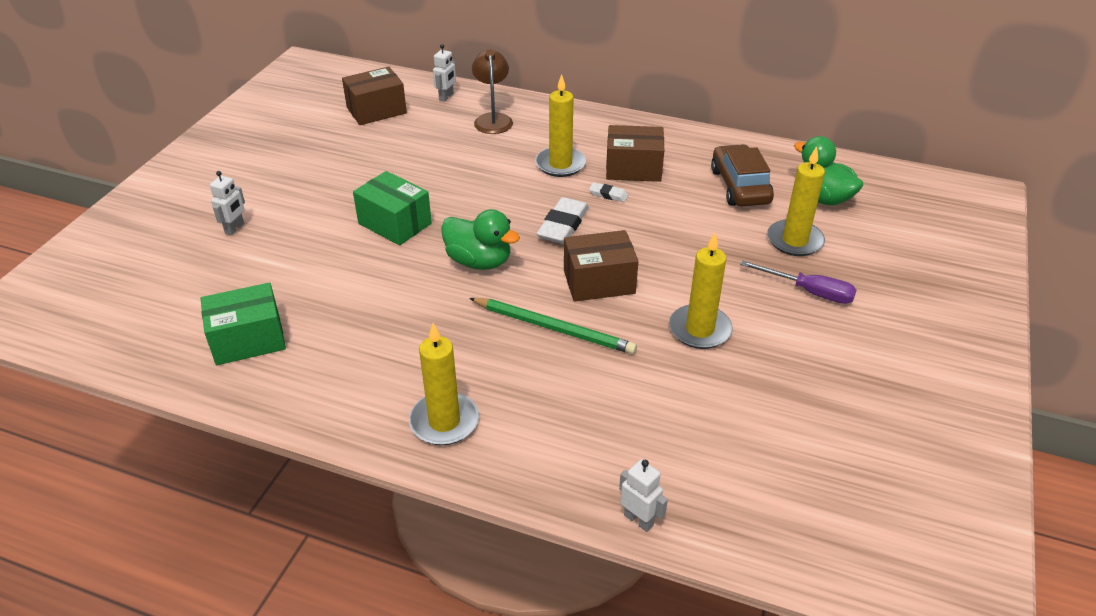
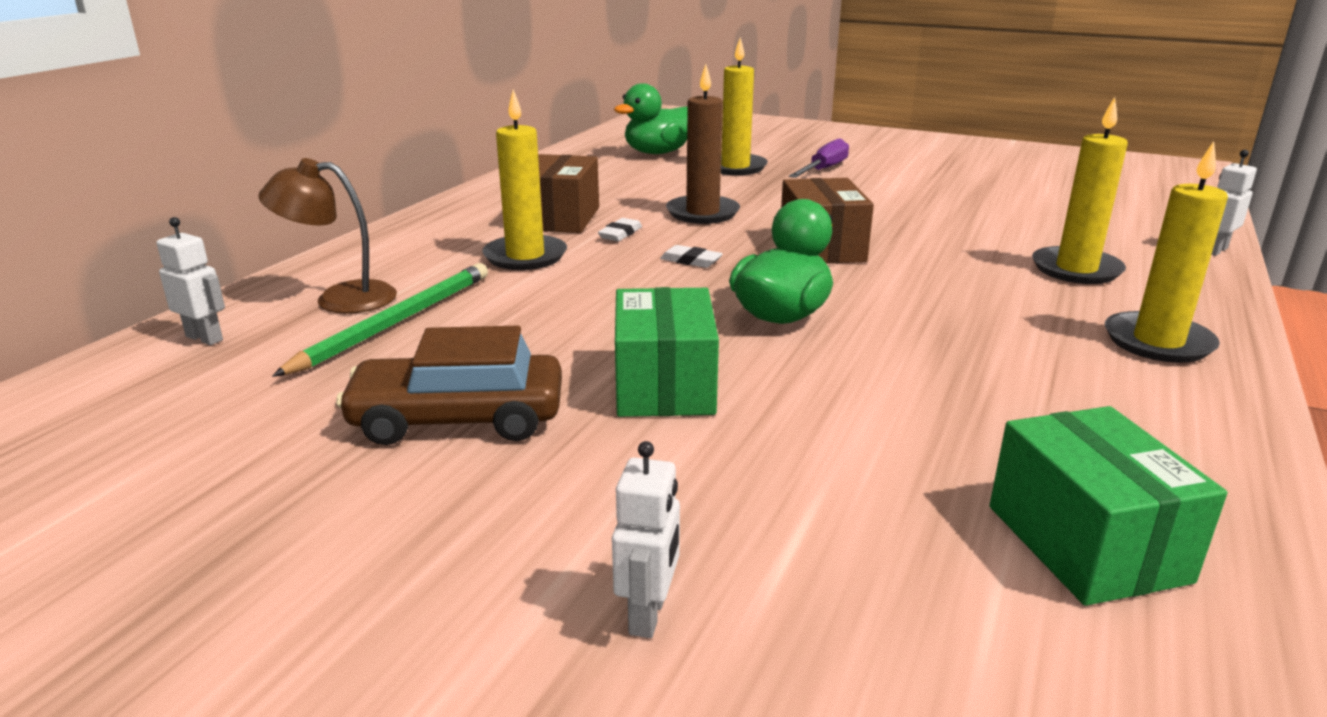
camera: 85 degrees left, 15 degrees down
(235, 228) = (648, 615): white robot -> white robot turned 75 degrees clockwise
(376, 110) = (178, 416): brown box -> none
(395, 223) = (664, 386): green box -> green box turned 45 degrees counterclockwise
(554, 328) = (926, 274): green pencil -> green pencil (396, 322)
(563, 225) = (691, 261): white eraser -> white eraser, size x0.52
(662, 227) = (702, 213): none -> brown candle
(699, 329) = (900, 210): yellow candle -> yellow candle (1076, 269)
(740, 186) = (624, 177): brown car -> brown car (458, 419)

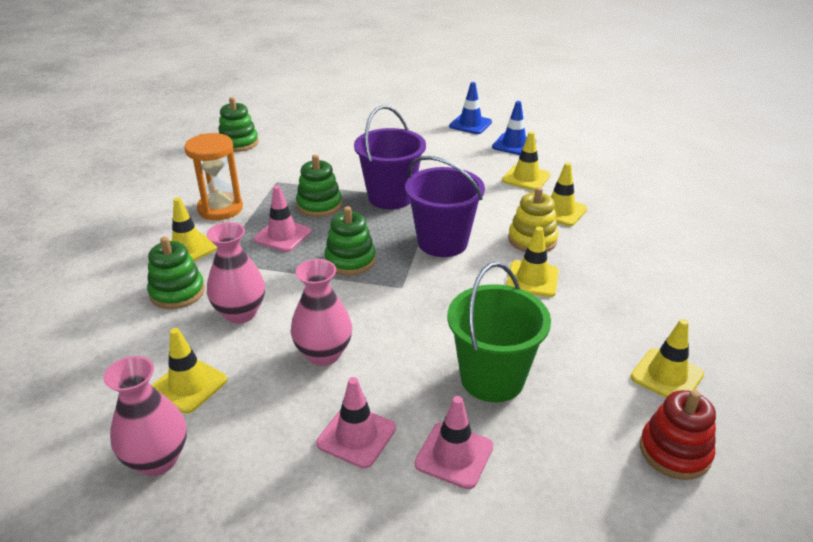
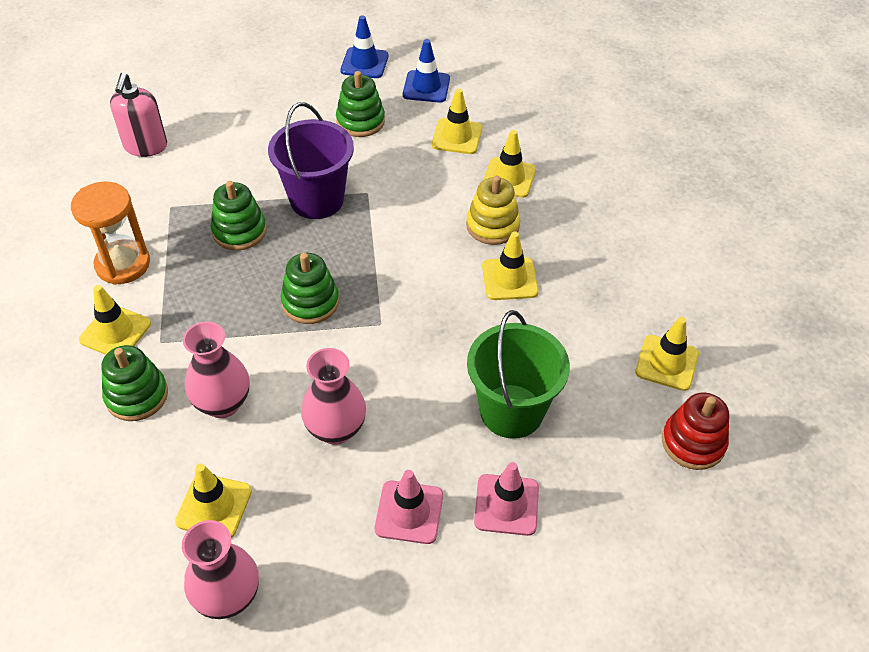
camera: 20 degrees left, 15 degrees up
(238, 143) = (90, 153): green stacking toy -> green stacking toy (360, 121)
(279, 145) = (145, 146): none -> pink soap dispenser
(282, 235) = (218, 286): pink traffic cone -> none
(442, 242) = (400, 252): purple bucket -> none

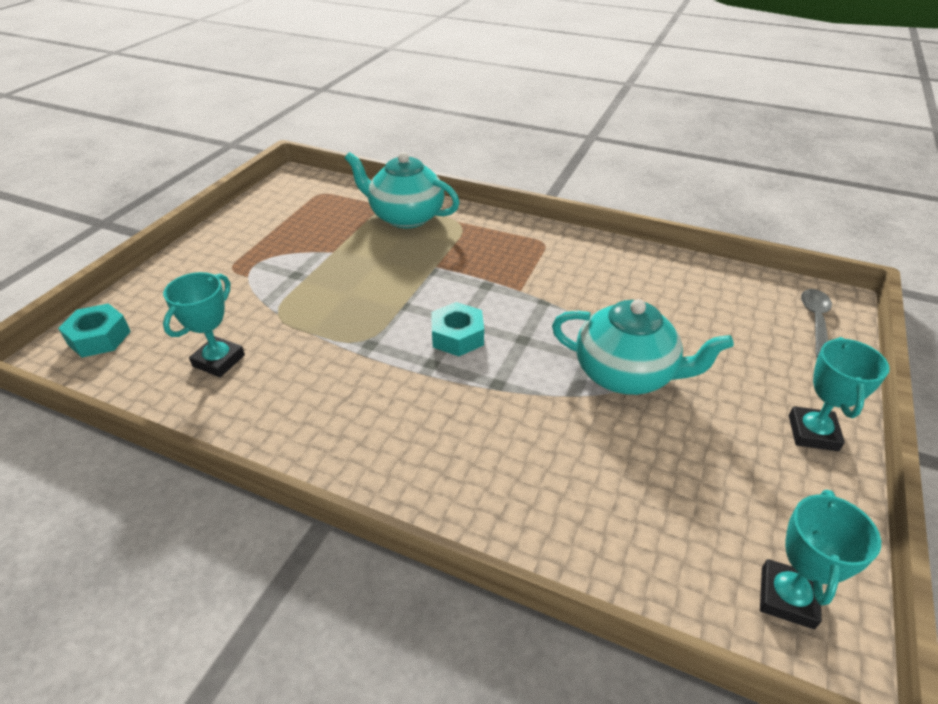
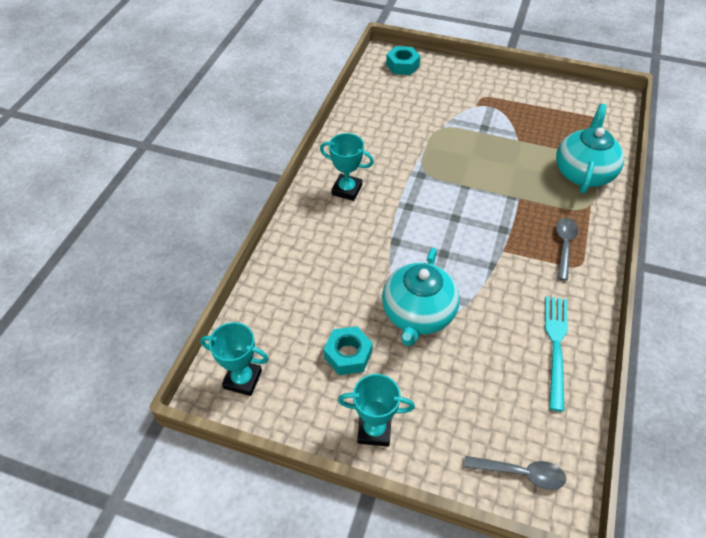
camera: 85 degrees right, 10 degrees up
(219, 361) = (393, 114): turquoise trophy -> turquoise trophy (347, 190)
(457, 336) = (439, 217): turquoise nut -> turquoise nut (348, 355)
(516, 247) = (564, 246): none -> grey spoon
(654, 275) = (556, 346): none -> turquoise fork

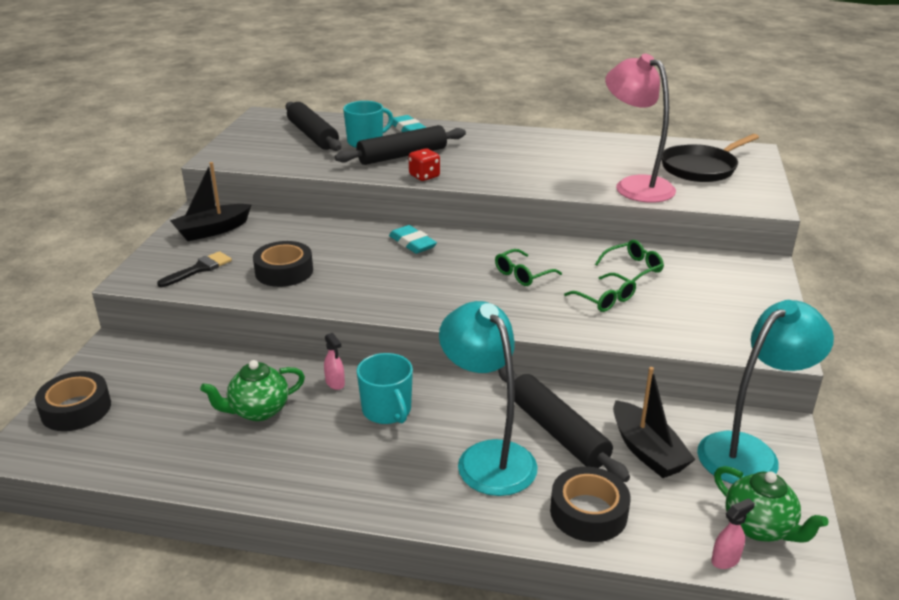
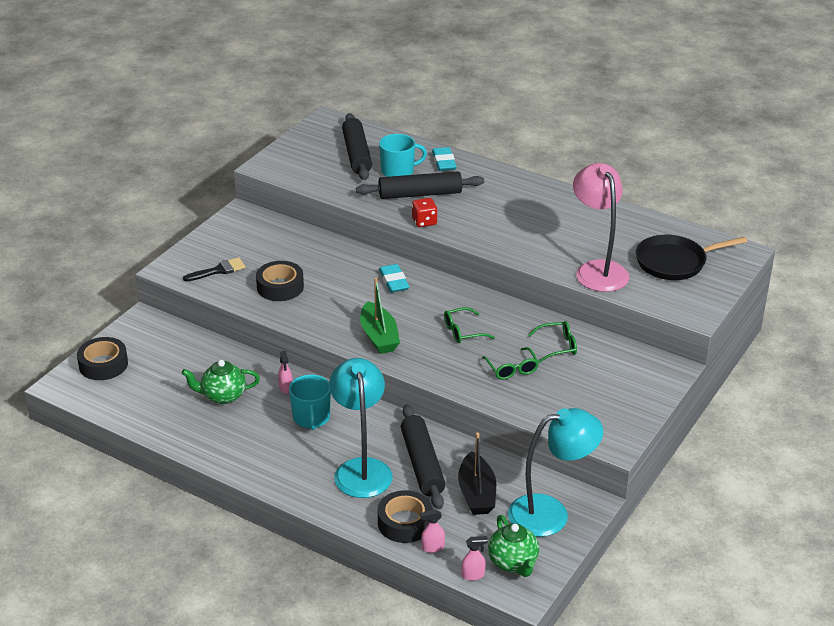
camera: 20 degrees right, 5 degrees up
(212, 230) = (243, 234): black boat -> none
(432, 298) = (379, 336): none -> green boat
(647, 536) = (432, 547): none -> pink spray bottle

************

- [Directive]:
Only the lines that lie between the start of the listing and the line containing "(699, 329) = (900, 210): yellow", both included, belong in the answer; write them out exactly and omit pictures.

- [Solution for this task]:
camera: 85 degrees left, 15 degrees down
(235, 228) = (648, 615): white robot -> white robot turned 75 degrees clockwise
(376, 110) = (178, 416): brown box -> none
(395, 223) = (664, 386): green box -> green box turned 45 degrees counterclockwise
(554, 328) = (926, 274): green pencil -> green pencil (396, 322)
(563, 225) = (691, 261): white eraser -> white eraser, size x0.52
(662, 227) = (702, 213): none -> brown candle
(699, 329) = (900, 210): yellow candle -> yellow candle (1076, 269)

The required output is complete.